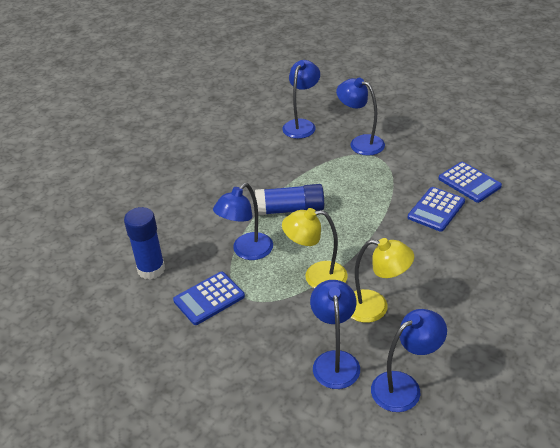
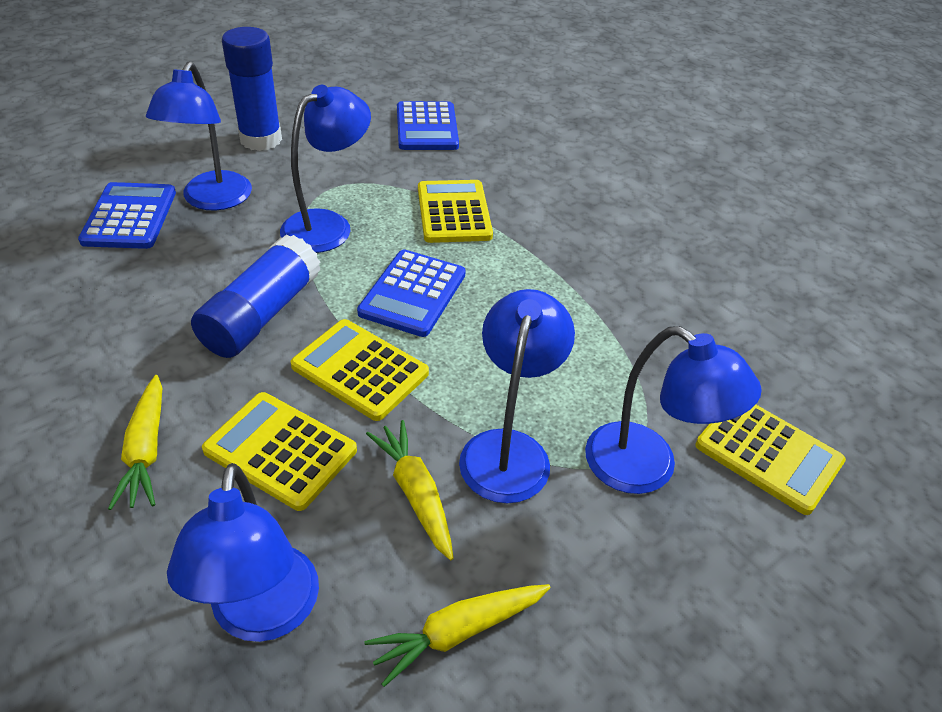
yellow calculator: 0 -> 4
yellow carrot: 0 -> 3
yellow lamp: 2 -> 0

================================

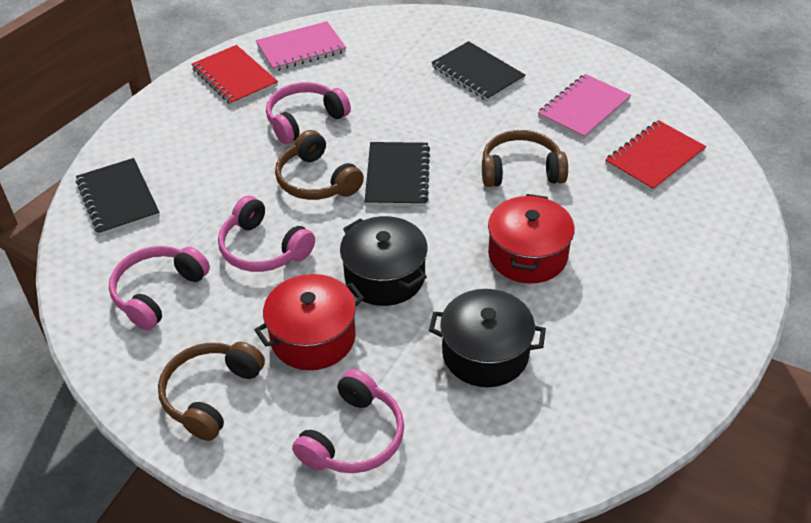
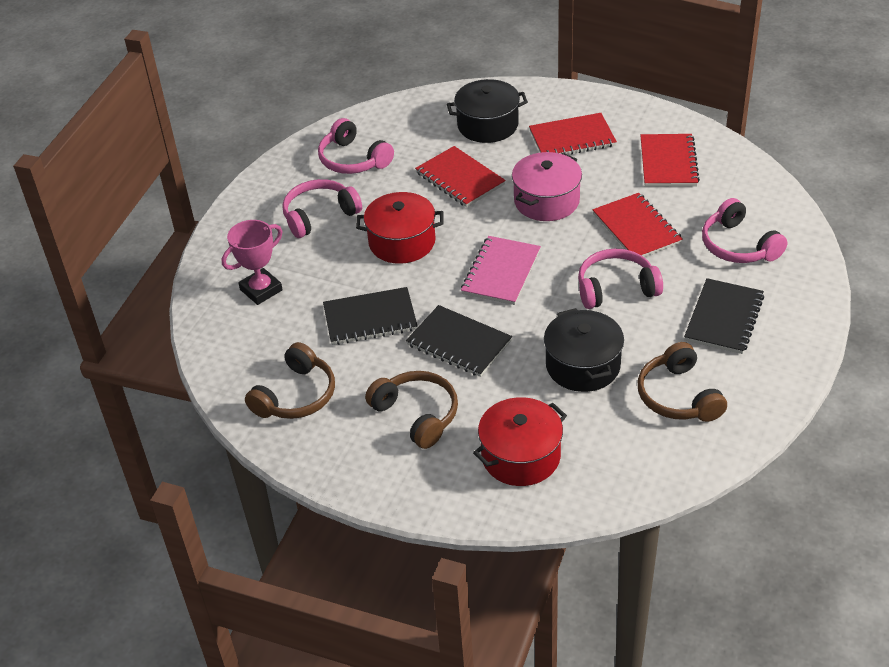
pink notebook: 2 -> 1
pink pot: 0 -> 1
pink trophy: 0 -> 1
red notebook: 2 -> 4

================================

WORK TO BE COMPLETED: Leave out every line above except those from the line with "yellow calculator: 0 -> 4" up to and including the line with "yellow lamp: 2 -> 0", and copy those exactly.

ANSWER:
yellow calculator: 0 -> 4
yellow carrot: 0 -> 3
yellow lamp: 2 -> 0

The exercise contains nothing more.